-- Opening Marker --

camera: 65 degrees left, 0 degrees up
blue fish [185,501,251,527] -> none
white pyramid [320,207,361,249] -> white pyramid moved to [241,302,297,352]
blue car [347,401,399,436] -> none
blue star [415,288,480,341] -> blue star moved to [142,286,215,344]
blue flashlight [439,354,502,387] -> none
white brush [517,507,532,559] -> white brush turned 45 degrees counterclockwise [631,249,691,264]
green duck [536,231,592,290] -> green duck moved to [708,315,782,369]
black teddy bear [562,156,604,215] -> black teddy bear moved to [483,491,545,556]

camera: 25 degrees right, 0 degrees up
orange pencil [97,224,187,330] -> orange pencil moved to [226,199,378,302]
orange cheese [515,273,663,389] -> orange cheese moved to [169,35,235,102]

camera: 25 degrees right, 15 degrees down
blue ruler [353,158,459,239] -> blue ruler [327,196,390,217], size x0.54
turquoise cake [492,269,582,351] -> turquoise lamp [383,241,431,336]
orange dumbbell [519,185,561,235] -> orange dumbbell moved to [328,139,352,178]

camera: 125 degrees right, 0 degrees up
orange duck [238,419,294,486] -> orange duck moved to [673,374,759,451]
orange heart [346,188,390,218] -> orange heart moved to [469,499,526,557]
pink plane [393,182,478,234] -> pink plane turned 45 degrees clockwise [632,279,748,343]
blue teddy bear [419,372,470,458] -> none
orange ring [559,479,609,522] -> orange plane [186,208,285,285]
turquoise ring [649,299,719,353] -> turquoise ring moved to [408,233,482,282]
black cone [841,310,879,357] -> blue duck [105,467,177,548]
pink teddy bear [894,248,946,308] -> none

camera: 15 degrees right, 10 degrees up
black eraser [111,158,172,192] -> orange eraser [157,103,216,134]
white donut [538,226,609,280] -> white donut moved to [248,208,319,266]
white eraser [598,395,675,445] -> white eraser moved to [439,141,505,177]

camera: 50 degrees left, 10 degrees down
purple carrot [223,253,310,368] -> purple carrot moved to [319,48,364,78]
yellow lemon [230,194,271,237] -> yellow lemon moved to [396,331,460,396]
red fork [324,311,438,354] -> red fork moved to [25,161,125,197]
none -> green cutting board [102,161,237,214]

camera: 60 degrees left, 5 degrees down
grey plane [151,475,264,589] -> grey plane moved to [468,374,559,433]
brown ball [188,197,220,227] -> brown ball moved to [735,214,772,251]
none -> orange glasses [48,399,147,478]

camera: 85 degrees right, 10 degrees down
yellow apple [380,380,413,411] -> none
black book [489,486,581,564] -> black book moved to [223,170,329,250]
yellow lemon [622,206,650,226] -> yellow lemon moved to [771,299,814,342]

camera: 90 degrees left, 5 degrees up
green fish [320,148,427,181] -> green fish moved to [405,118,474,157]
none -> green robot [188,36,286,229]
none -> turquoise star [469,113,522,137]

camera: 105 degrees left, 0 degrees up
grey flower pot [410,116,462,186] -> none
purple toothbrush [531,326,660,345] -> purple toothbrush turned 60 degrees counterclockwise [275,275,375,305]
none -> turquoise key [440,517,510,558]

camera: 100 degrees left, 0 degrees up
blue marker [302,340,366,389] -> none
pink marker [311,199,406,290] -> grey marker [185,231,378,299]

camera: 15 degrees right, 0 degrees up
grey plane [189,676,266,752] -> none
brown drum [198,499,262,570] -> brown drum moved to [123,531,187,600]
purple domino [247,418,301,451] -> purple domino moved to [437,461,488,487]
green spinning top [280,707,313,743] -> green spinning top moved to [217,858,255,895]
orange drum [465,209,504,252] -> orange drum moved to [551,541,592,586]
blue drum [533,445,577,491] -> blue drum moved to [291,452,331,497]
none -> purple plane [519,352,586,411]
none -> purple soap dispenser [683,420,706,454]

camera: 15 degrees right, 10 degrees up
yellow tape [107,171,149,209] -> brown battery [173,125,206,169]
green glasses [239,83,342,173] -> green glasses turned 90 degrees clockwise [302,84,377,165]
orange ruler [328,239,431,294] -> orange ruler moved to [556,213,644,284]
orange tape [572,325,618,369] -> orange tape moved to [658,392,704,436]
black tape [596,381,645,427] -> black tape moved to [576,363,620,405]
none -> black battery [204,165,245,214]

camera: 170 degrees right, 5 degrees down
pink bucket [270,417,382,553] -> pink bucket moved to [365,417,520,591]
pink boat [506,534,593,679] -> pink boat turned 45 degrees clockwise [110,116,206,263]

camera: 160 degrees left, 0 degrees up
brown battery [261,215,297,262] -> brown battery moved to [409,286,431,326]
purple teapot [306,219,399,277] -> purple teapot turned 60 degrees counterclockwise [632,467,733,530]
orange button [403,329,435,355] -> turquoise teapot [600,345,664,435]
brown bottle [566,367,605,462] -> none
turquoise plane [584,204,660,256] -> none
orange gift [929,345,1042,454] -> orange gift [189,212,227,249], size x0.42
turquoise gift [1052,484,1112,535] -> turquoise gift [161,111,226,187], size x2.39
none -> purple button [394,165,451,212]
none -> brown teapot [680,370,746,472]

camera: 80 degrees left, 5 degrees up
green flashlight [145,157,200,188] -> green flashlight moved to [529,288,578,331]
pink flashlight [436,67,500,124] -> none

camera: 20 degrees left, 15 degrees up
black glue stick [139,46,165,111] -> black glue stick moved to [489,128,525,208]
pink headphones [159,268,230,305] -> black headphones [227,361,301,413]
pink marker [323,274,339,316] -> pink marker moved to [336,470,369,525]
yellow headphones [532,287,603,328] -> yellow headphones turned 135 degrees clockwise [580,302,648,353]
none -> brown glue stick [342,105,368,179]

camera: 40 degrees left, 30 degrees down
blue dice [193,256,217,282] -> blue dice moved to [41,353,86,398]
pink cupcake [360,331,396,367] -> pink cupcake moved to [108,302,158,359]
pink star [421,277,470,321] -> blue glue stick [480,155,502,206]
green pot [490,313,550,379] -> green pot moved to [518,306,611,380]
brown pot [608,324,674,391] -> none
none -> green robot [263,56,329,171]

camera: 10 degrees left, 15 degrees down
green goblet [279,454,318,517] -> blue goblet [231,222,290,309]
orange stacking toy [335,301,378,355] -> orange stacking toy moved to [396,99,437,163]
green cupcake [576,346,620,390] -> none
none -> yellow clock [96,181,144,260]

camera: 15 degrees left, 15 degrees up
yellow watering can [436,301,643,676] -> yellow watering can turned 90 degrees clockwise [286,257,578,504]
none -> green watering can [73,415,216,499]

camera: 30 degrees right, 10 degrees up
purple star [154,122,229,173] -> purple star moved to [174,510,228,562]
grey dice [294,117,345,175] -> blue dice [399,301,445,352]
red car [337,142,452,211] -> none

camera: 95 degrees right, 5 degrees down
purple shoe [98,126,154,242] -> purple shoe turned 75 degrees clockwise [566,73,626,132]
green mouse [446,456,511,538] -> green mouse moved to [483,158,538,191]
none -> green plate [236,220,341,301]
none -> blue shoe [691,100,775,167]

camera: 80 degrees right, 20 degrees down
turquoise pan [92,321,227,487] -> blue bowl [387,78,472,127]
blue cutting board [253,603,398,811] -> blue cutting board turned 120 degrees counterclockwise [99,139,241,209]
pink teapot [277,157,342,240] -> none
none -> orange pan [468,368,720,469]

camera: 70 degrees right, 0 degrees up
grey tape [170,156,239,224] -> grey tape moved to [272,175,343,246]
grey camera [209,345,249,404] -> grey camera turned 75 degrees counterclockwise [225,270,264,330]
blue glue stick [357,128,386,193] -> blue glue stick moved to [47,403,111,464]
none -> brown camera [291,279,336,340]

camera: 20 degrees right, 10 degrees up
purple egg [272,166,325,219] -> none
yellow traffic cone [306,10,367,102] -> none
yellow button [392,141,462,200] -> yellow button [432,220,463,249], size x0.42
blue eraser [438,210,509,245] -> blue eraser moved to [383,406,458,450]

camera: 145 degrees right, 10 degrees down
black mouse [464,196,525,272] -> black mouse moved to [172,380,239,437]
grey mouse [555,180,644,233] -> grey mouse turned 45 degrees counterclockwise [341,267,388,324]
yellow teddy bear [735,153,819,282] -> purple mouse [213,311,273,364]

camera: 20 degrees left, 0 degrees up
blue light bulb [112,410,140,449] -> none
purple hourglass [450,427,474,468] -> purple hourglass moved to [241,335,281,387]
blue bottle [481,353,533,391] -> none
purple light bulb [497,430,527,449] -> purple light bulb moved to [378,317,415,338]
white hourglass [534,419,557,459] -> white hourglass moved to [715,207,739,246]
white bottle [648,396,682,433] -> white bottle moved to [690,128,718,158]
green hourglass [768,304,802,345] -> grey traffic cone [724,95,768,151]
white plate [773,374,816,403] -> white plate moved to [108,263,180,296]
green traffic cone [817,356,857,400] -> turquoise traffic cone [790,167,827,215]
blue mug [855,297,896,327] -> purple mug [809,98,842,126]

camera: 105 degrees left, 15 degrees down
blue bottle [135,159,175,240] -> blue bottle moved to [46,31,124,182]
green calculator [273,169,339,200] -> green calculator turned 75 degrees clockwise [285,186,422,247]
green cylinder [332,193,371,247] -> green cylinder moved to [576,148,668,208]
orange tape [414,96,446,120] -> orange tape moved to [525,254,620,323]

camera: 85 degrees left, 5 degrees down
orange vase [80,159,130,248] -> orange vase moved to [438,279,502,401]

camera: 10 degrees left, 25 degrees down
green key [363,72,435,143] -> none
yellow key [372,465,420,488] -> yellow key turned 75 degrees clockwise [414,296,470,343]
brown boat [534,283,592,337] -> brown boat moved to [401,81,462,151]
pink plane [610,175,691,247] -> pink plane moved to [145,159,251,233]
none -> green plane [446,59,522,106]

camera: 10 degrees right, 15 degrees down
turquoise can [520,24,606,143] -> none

-- Closing Marker --

*Work to complete*. Everything above from the line containing "blue ruler [353,158,459,239]" through the line containing "orange heart [346,188,390,218]" must be copied exactly. Nothing outside that range belongs in the answer.

*Answer to this problem*.
blue ruler [353,158,459,239] -> blue ruler [327,196,390,217], size x0.54
turquoise cake [492,269,582,351] -> turquoise lamp [383,241,431,336]
orange dumbbell [519,185,561,235] -> orange dumbbell moved to [328,139,352,178]

camera: 125 degrees right, 0 degrees up
orange duck [238,419,294,486] -> orange duck moved to [673,374,759,451]
orange heart [346,188,390,218] -> orange heart moved to [469,499,526,557]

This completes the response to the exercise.